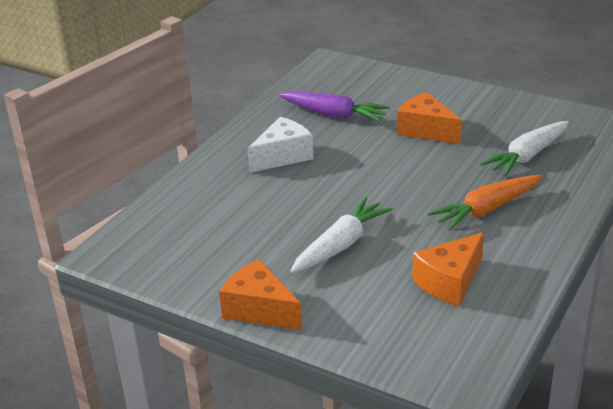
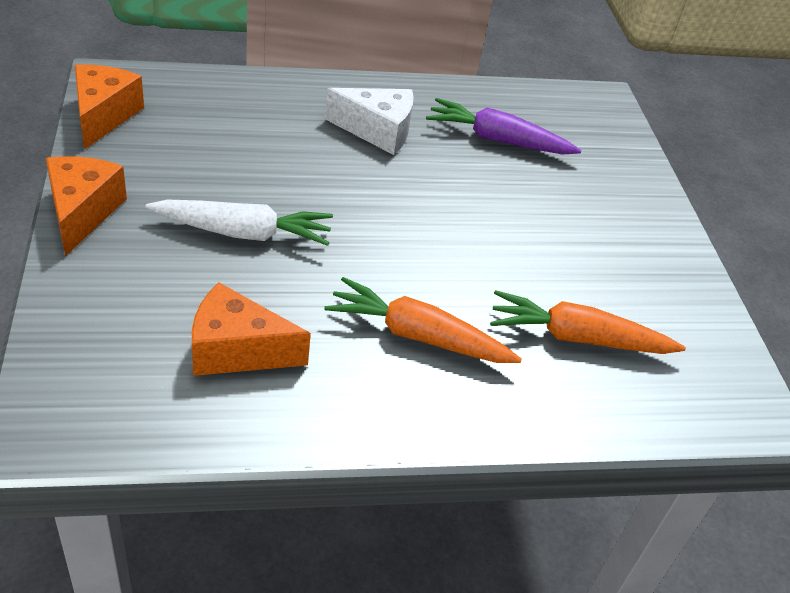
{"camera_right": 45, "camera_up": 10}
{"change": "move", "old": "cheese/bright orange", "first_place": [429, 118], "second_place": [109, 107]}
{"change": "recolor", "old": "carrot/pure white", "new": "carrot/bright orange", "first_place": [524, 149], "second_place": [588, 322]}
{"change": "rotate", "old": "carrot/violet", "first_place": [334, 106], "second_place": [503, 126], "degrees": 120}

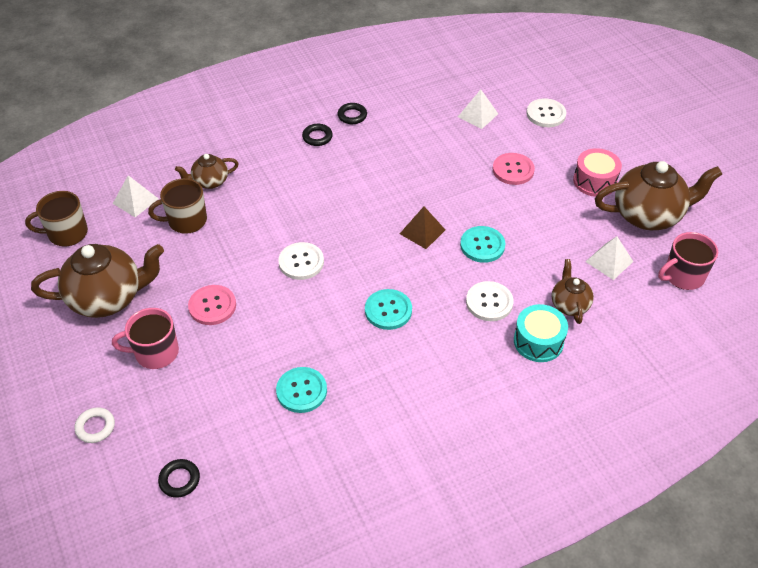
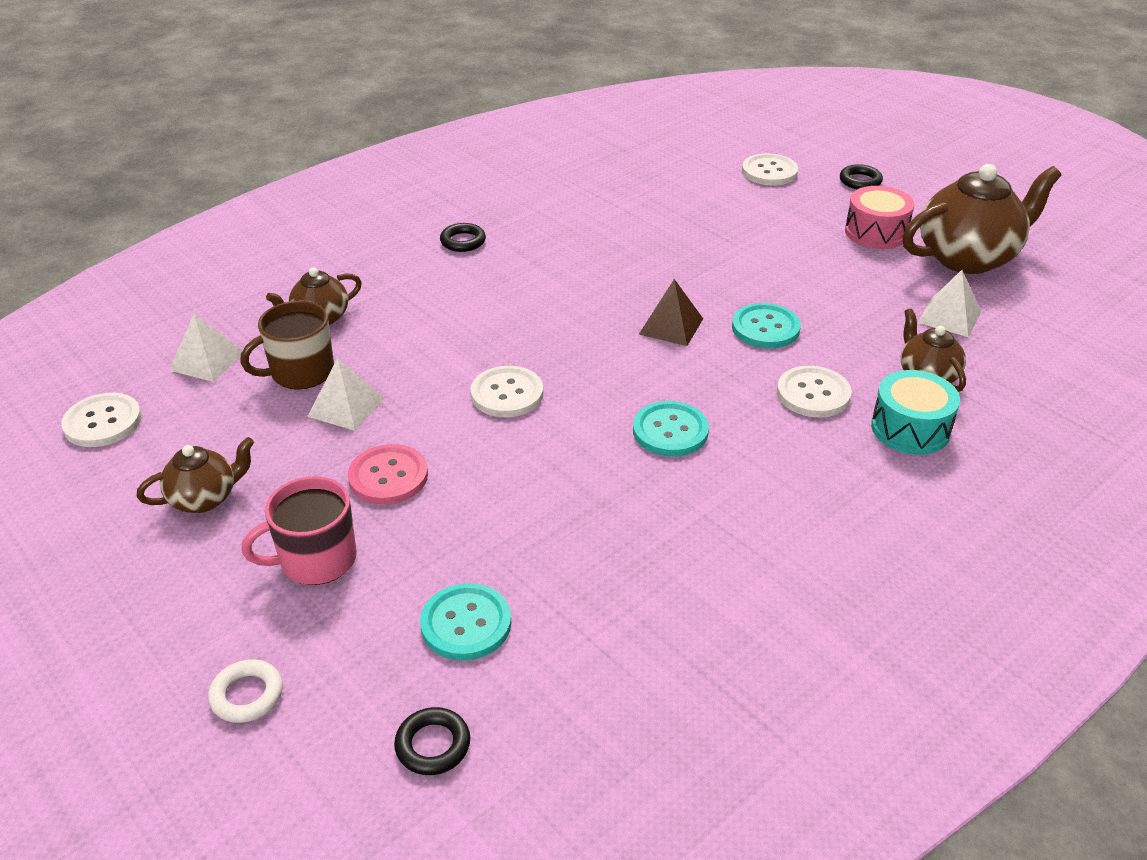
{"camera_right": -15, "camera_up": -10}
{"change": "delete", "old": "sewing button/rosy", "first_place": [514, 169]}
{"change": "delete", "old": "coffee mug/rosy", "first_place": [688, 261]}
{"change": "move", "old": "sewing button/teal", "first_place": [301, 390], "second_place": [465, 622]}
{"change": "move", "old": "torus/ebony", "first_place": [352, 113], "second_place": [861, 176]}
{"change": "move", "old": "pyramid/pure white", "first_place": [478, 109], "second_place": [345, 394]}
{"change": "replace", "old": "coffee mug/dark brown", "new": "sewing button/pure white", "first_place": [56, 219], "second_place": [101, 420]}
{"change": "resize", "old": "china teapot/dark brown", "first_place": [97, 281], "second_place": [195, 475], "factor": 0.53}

········

The data above must be given again in full and unaltered, minus its images.

{"camera_right": 45, "camera_up": 10}
{"change": "move", "old": "cheese/bright orange", "first_place": [429, 118], "second_place": [109, 107]}
{"change": "recolor", "old": "carrot/pure white", "new": "carrot/bright orange", "first_place": [524, 149], "second_place": [588, 322]}
{"change": "rotate", "old": "carrot/violet", "first_place": [334, 106], "second_place": [503, 126], "degrees": 120}

{"camera_right": -15, "camera_up": -10}
{"change": "delete", "old": "sewing button/rosy", "first_place": [514, 169]}
{"change": "delete", "old": "coffee mug/rosy", "first_place": [688, 261]}
{"change": "move", "old": "sewing button/teal", "first_place": [301, 390], "second_place": [465, 622]}
{"change": "move", "old": "torus/ebony", "first_place": [352, 113], "second_place": [861, 176]}
{"change": "move", "old": "pyramid/pure white", "first_place": [478, 109], "second_place": [345, 394]}
{"change": "replace", "old": "coffee mug/dark brown", "new": "sewing button/pure white", "first_place": [56, 219], "second_place": [101, 420]}
{"change": "resize", "old": "china teapot/dark brown", "first_place": [97, 281], "second_place": [195, 475], "factor": 0.53}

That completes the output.